(DATASET EXCERPTS Opens)
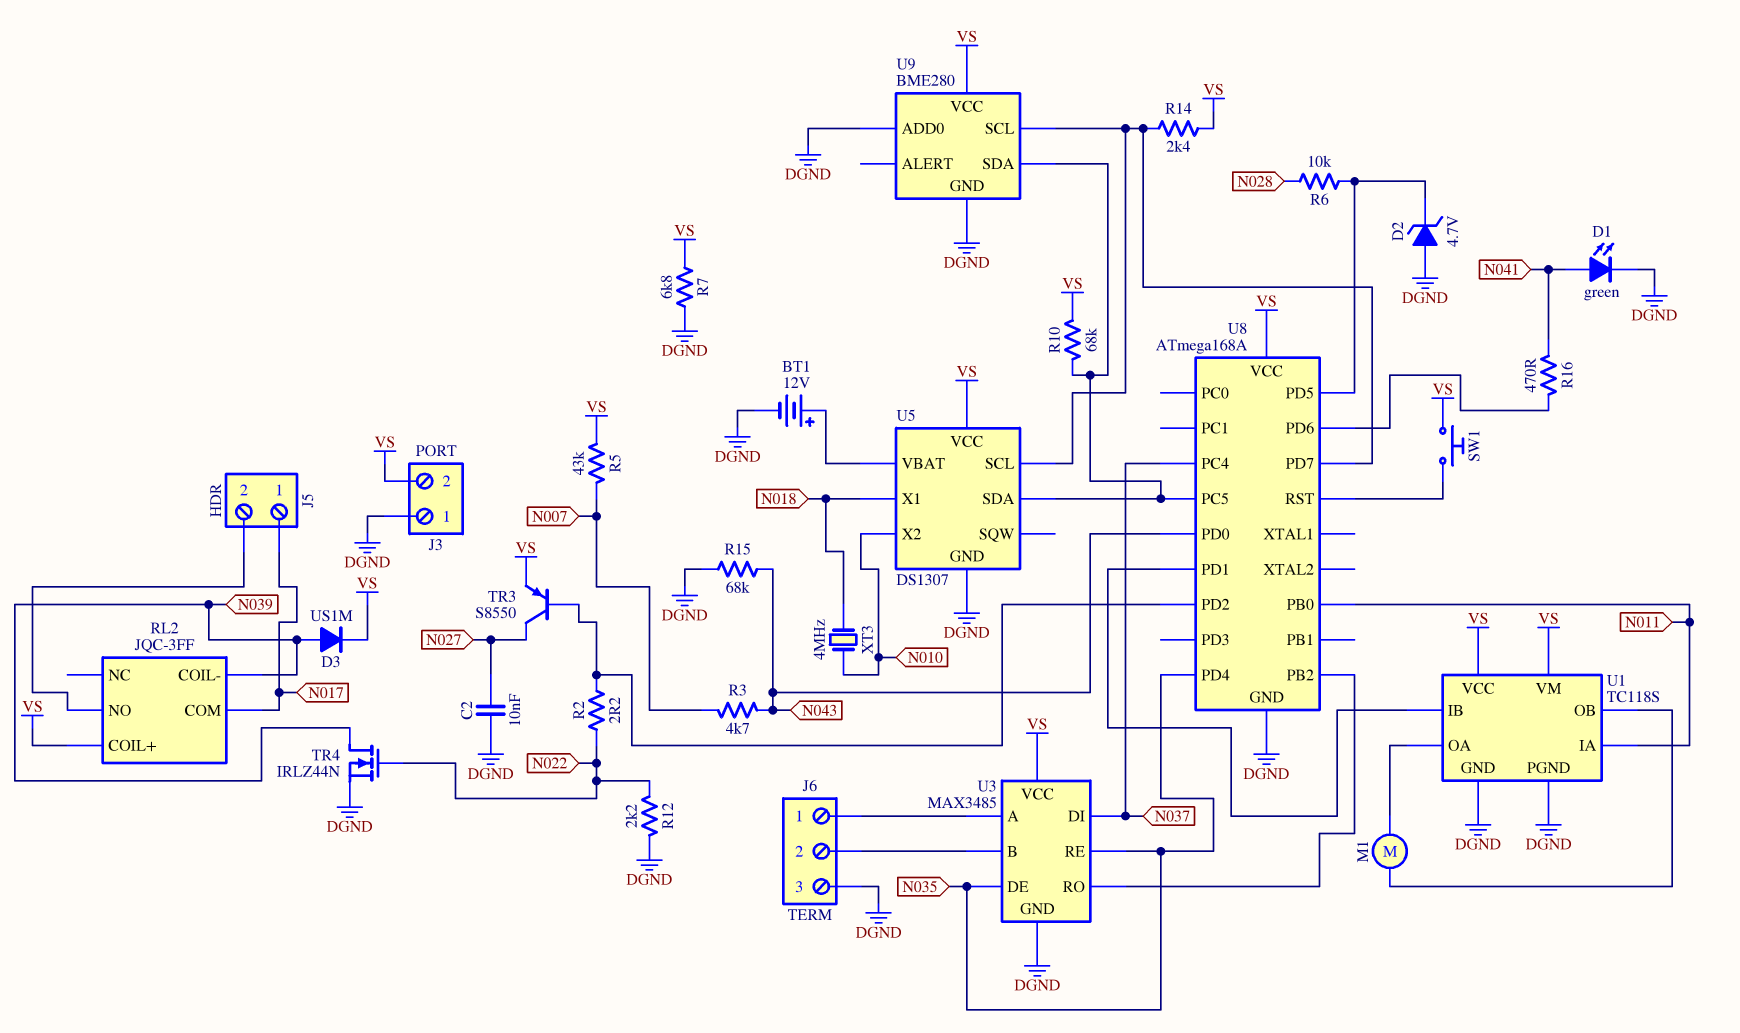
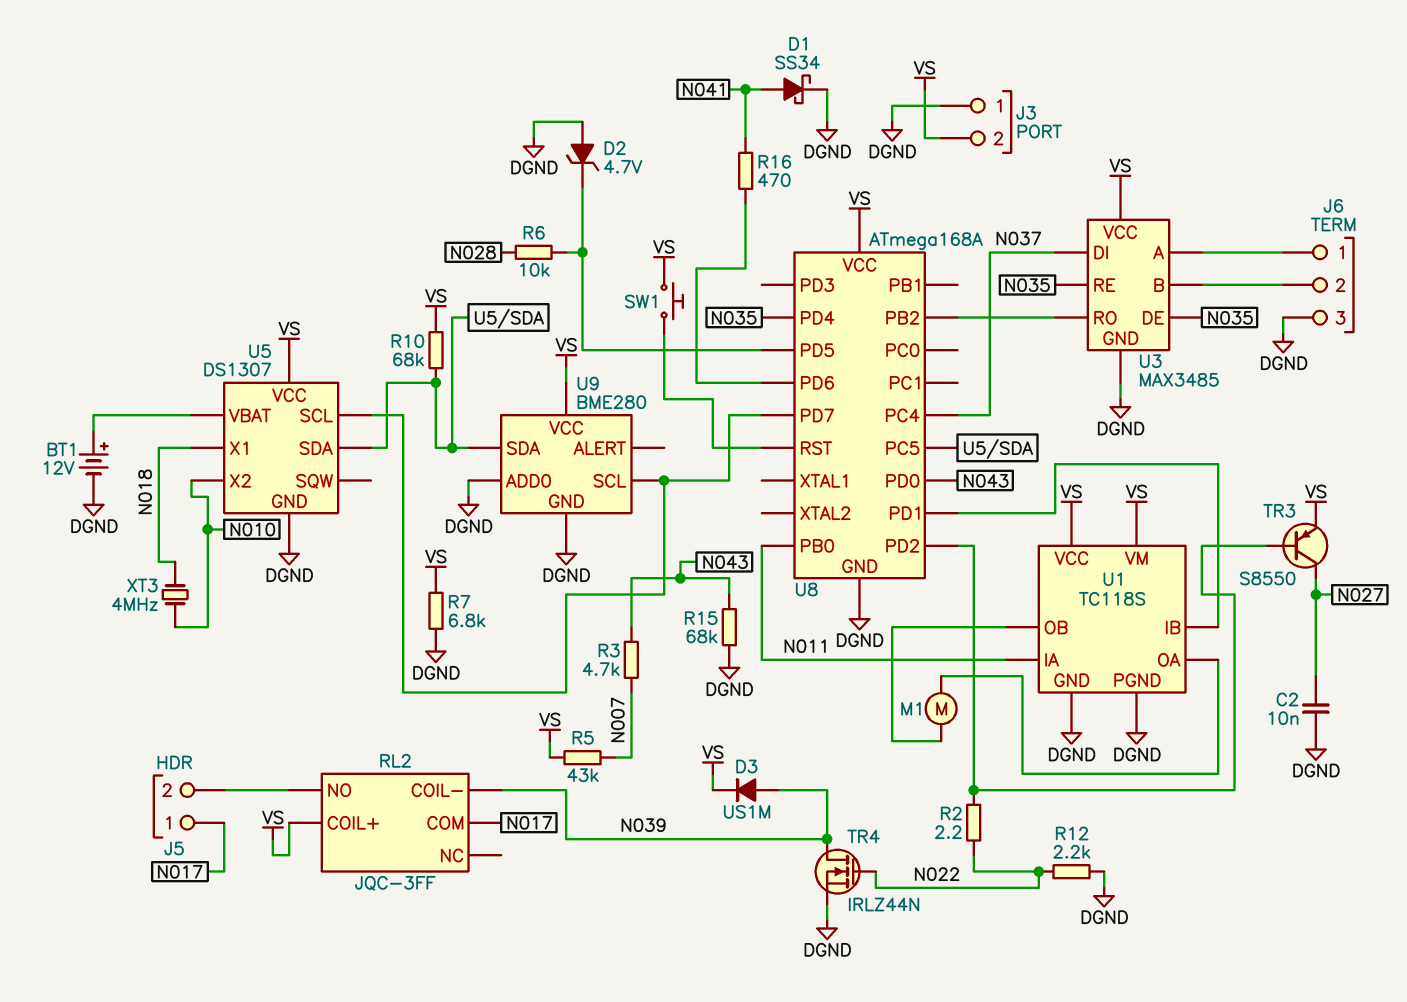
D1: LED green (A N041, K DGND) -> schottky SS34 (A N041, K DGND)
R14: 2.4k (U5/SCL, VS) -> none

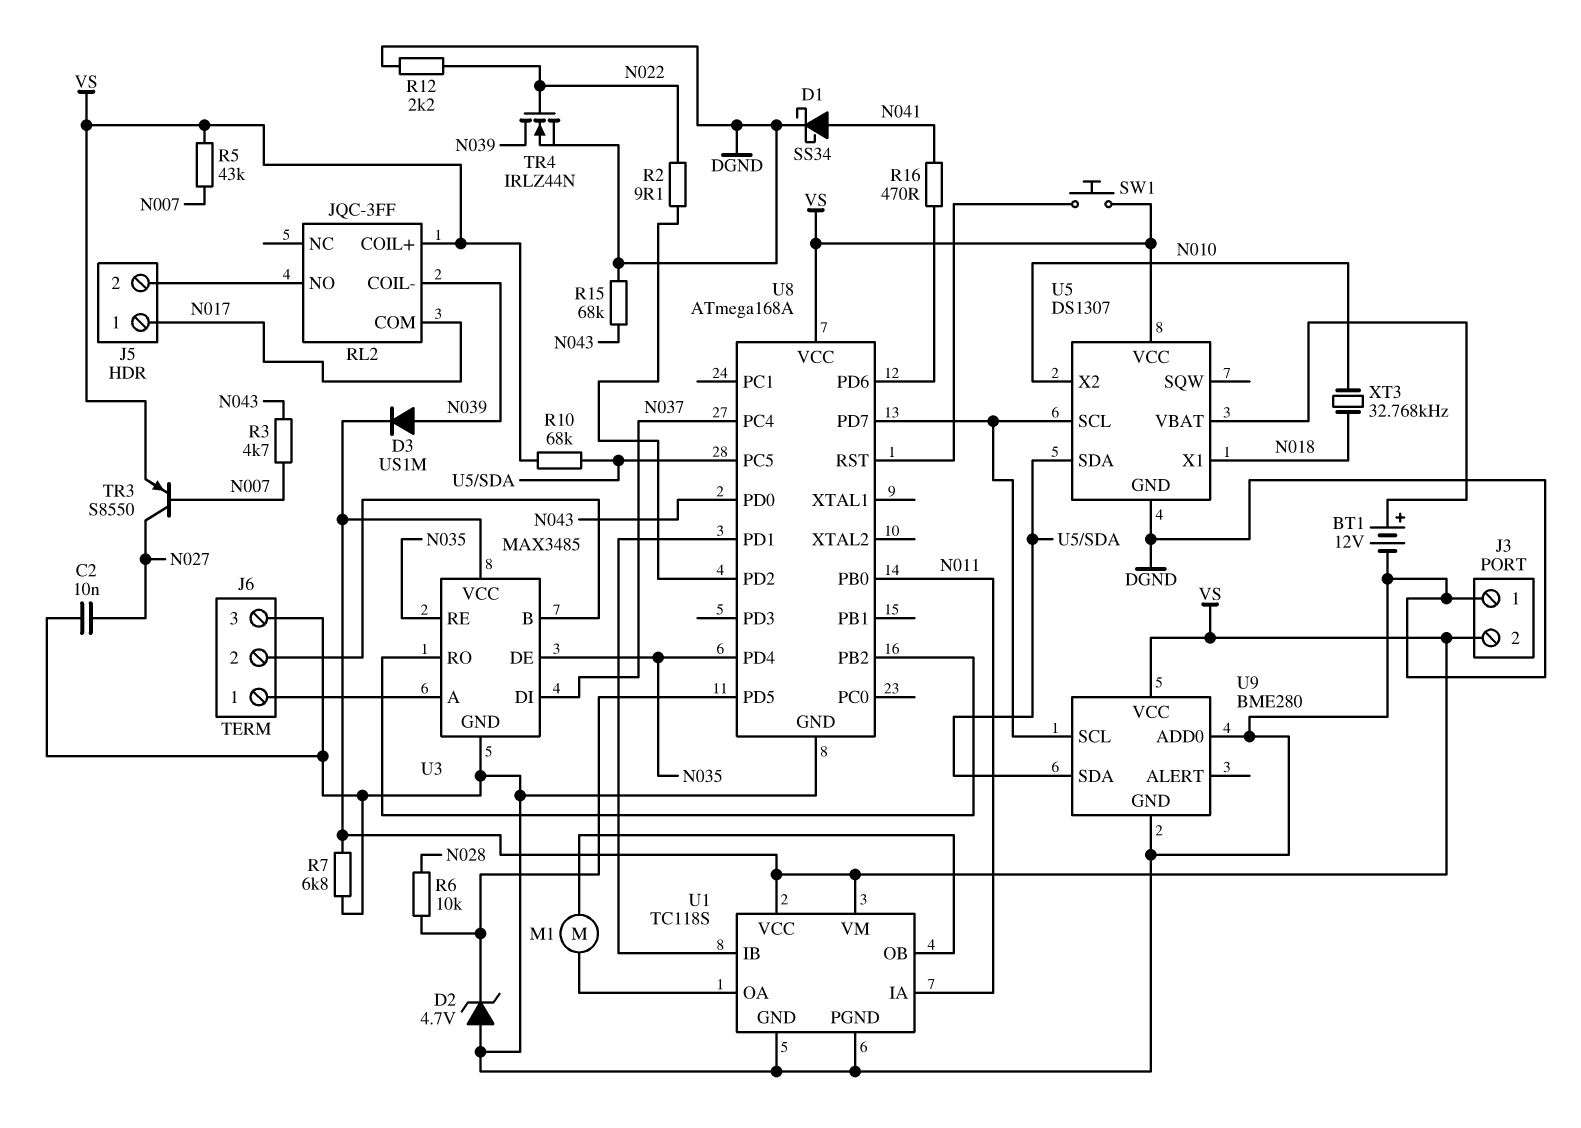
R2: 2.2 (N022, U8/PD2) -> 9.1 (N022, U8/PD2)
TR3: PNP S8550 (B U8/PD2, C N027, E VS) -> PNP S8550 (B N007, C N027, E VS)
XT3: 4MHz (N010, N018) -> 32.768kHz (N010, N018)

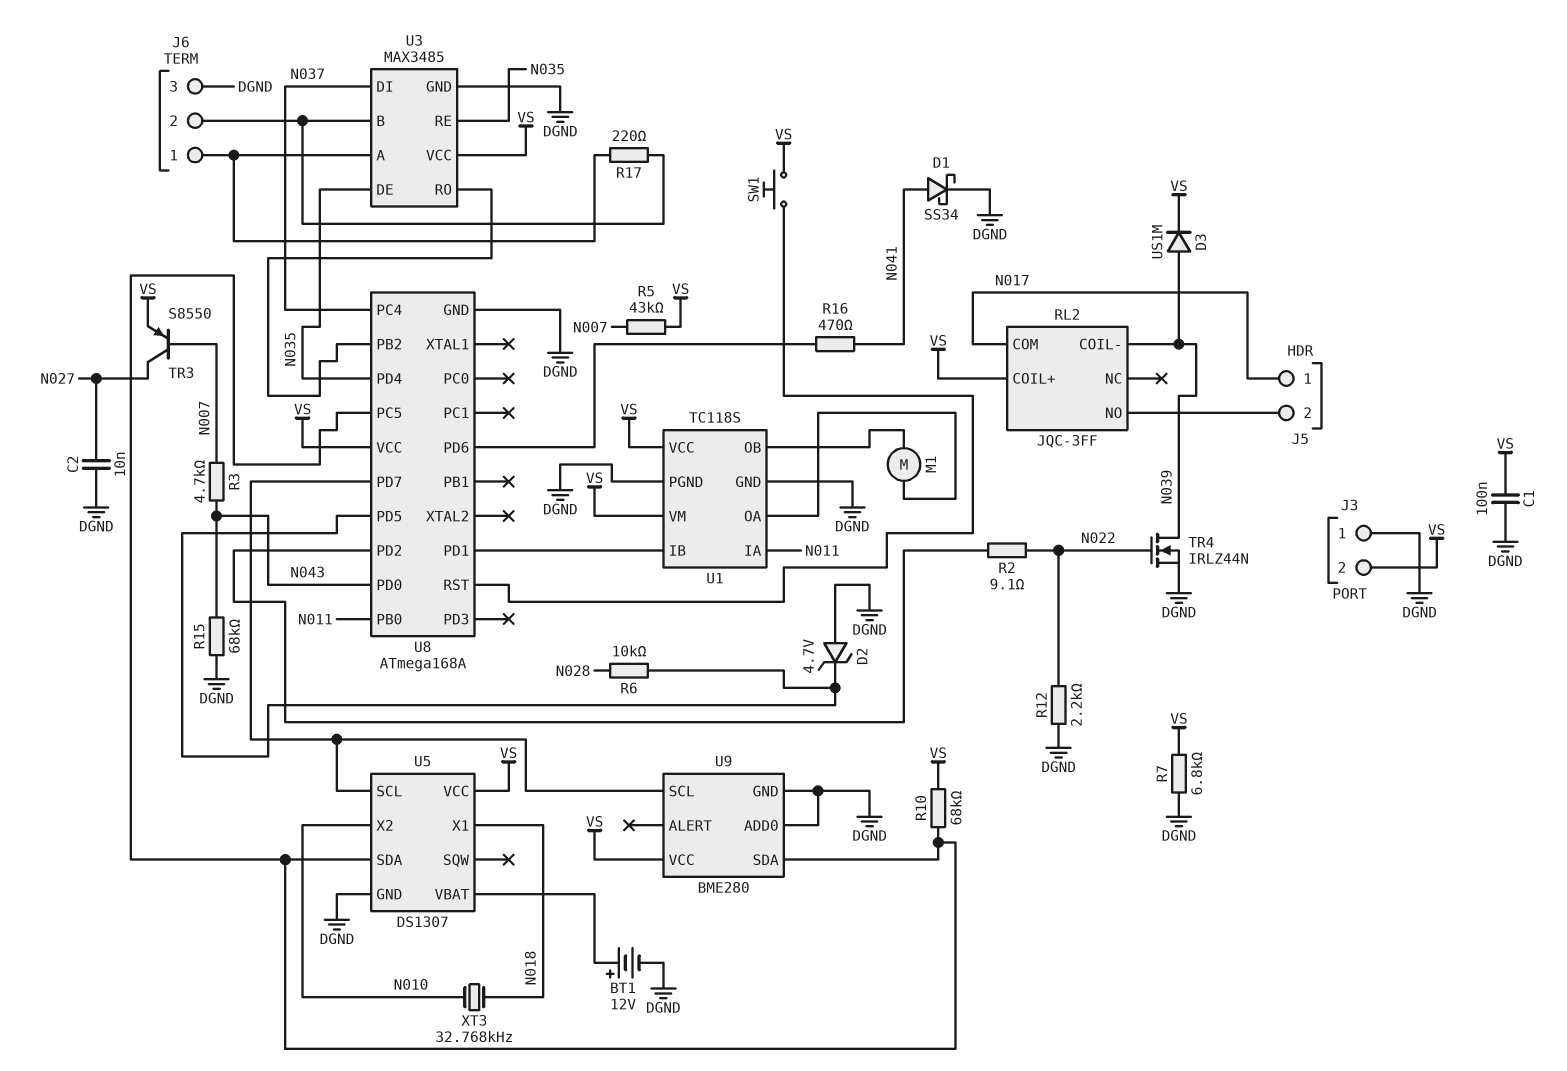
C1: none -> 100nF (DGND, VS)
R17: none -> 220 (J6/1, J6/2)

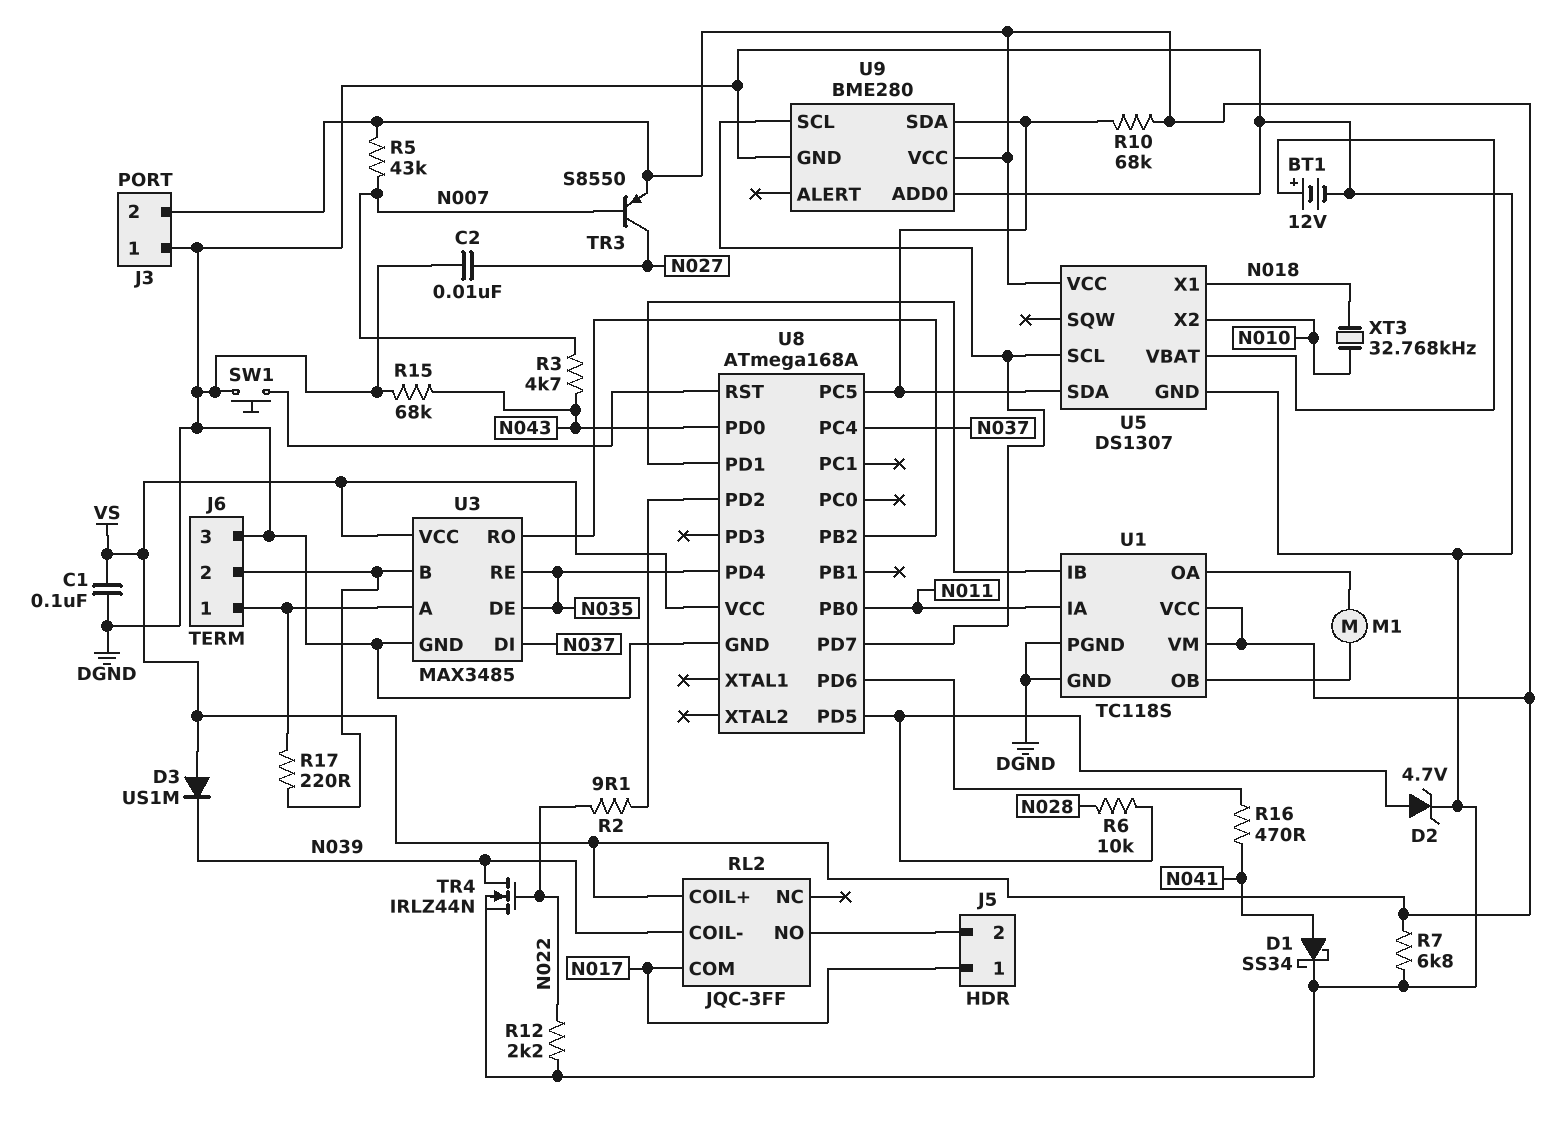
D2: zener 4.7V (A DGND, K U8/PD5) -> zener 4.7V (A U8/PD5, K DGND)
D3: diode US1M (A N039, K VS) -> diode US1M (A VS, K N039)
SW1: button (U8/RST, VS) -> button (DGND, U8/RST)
(DATASET EXCERPTS Closes)
### PROBLEM STATEMENT
Return the records exactly. Don't carry the pictures over.

### TASK OUTPUT
D1: LED green (A N041, K DGND) -> schottky SS34 (A N041, K DGND)
R14: 2.4k (U5/SCL, VS) -> none

R2: 2.2 (N022, U8/PD2) -> 9.1 (N022, U8/PD2)
TR3: PNP S8550 (B U8/PD2, C N027, E VS) -> PNP S8550 (B N007, C N027, E VS)
XT3: 4MHz (N010, N018) -> 32.768kHz (N010, N018)

C1: none -> 100nF (DGND, VS)
R17: none -> 220 (J6/1, J6/2)

D2: zener 4.7V (A DGND, K U8/PD5) -> zener 4.7V (A U8/PD5, K DGND)
D3: diode US1M (A N039, K VS) -> diode US1M (A VS, K N039)
SW1: button (U8/RST, VS) -> button (DGND, U8/RST)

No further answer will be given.